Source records
==================================================
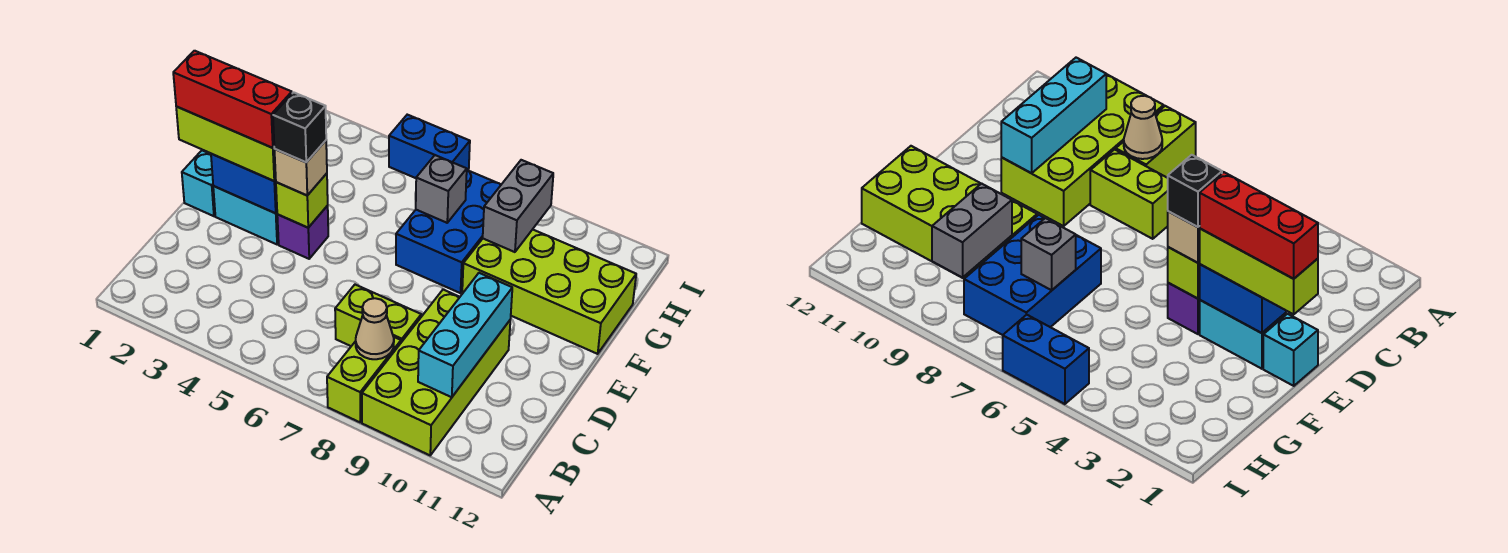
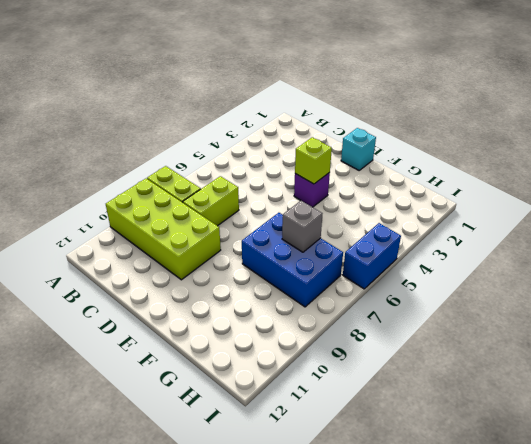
none -> cyan 1x2 brick [213,186,279,244]
none -> lime 2x4 brick [462,229,636,354]
none -> tan 1x1 cone [356,298,394,359]

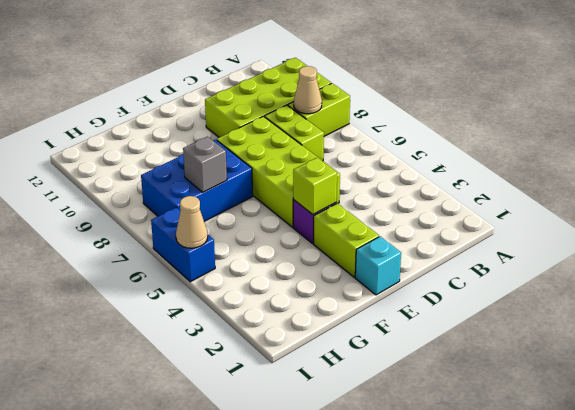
lime 2x4 brick [217,116,340,227] -> lime 2x4 brick moved to [462,229,636,354]
lime 1x2 brick [314,203,379,277] -> cyan 1x2 brick [213,186,279,244]
tan 1x1 cone [176,196,208,248] -> none
none -> cyan 1x3 brick [418,273,512,397]
none -> blue 1x2 brick [211,154,277,213]
none -> grey 1x2 brick [483,160,553,252]

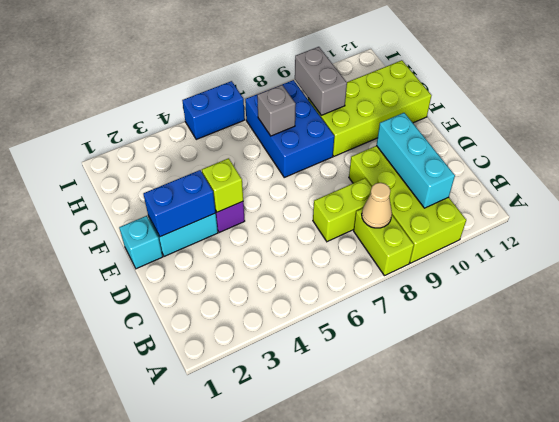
none -> lime 1x3 brick [176,107,276,181]
none -> tan 1x1 brick [274,141,327,195]
none -> red 1x3 brick [173,51,292,148]

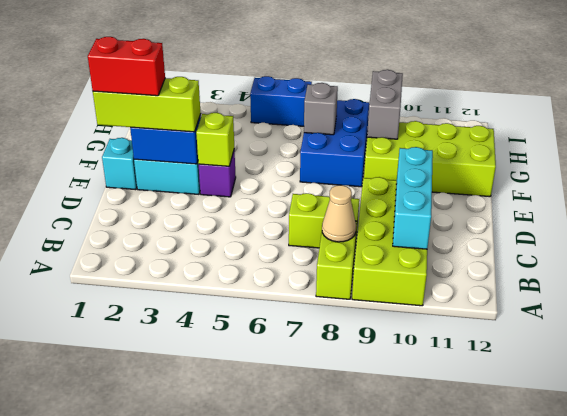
red 1x2 brick [88,37,165,96] -> red 1x3 brick [173,51,292,148]
none -> tan 1x1 brick [274,141,327,195]
none -> black 1x1 brick [273,92,326,162]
==================================================
Required work
Count, and answer with the number only: how many lines of the data include the string "cyan"?

Problem solution
3